▶ _Exercise goal_:
Render the records below as a Markdown table with the columns Row and Line, giving each nonblank line its own row number and skipping the blank lines.
— BEGIN Supplied data —
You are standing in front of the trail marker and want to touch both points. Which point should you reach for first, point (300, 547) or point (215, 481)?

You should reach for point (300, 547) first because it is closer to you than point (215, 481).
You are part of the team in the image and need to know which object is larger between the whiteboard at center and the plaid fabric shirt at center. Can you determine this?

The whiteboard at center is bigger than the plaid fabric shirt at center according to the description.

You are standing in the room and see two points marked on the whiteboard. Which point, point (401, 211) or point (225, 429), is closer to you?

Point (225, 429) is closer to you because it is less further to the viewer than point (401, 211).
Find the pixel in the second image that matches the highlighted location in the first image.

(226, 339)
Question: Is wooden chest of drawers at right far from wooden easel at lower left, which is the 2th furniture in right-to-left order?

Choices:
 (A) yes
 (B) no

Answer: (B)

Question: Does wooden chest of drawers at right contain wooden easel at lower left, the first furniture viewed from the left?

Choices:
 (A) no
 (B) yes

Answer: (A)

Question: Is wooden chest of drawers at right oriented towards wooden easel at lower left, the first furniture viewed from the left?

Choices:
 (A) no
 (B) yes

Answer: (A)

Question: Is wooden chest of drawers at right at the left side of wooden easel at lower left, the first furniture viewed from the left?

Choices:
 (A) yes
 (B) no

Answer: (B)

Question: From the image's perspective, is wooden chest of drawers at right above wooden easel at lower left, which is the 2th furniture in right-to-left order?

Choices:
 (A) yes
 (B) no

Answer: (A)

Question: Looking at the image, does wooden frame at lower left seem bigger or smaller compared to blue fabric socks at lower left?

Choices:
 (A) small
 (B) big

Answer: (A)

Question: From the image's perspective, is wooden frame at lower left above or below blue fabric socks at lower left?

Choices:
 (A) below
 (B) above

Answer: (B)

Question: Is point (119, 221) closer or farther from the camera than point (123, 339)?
— END Supplied data —
▶ _In response_:
| Row | Line |
|---|---|
| 1 | You are standing in front of the trail marker and want to touch both points. Which point should you reach for first, point (300, 547) or point (215, 481)? |
| 2 | You should reach for point (300, 547) first because it is closer to you than point (215, 481). |
| 3 | You are part of the team in the image and need to know which object is larger between the whiteboard at center and the plaid fabric shirt at center. Can you determine this? |
| 4 | The whiteboard at center is bigger than the plaid fabric shirt at center according to the description. |
| 5 | You are standing in the room and see two points marked on the whiteboard. Which point, point (401, 211) or point (225, 429), is closer to you? |
| 6 | Point (225, 429) is closer to you because it is less further to the viewer than point (401, 211). |
| 7 | Find the pixel in the second image that matches the highlighted location in the first image. |
| 8 | (226, 339) |
| 9 | Question: Is wooden chest of drawers at right far from wooden easel at lower left, which is the 2th furniture in right-to-left order? |
| 10 | Choices: |
| 11 |  (A) yes |
| 12 |  (B) no |
| 13 | Answer: (B) |
| 14 | Question: Does wooden chest of drawers at right contain wooden easel at lower left, the first furniture viewed from the left? |
| 15 | Choices: |
| 16 |  (A) no |
| 17 |  (B) yes |
| 18 | Answer: (A) |
| 19 | Question: Is wooden chest of drawers at right oriented towards wooden easel at lower left, the first furniture viewed from the left? |
| 20 | Choices: |
| 21 |  (A) no |
| 22 |  (B) yes |
| 23 | Answer: (A) |
| 24 | Question: Is wooden chest of drawers at right at the left side of wooden easel at lower left, the first furniture viewed from the left? |
| 25 | Choices: |
| 26 |  (A) yes |
| 27 |  (B) no |
| 28 | Answer: (B) |
| 29 | Question: From the image's perspective, is wooden chest of drawers at right above wooden easel at lower left, which is the 2th furniture in right-to-left order? |
| 30 | Choices: |
| 31 |  (A) yes |
| 32 |  (B) no |
| 33 | Answer: (A) |
| 34 | Question: Looking at the image, does wooden frame at lower left seem bigger or smaller compared to blue fabric socks at lower left? |
| 35 | Choices: |
| 36 |  (A) small |
| 37 |  (B) big |
| 38 | Answer: (A) |
| 39 | Question: From the image's perspective, is wooden frame at lower left above or below blue fabric socks at lower left? |
| 40 | Choices: |
| 41 |  (A) below |
| 42 |  (B) above |
| 43 | Answer: (B) |
| 44 | Question: Is point (119, 221) closer or farther from the camera than point (123, 339)? |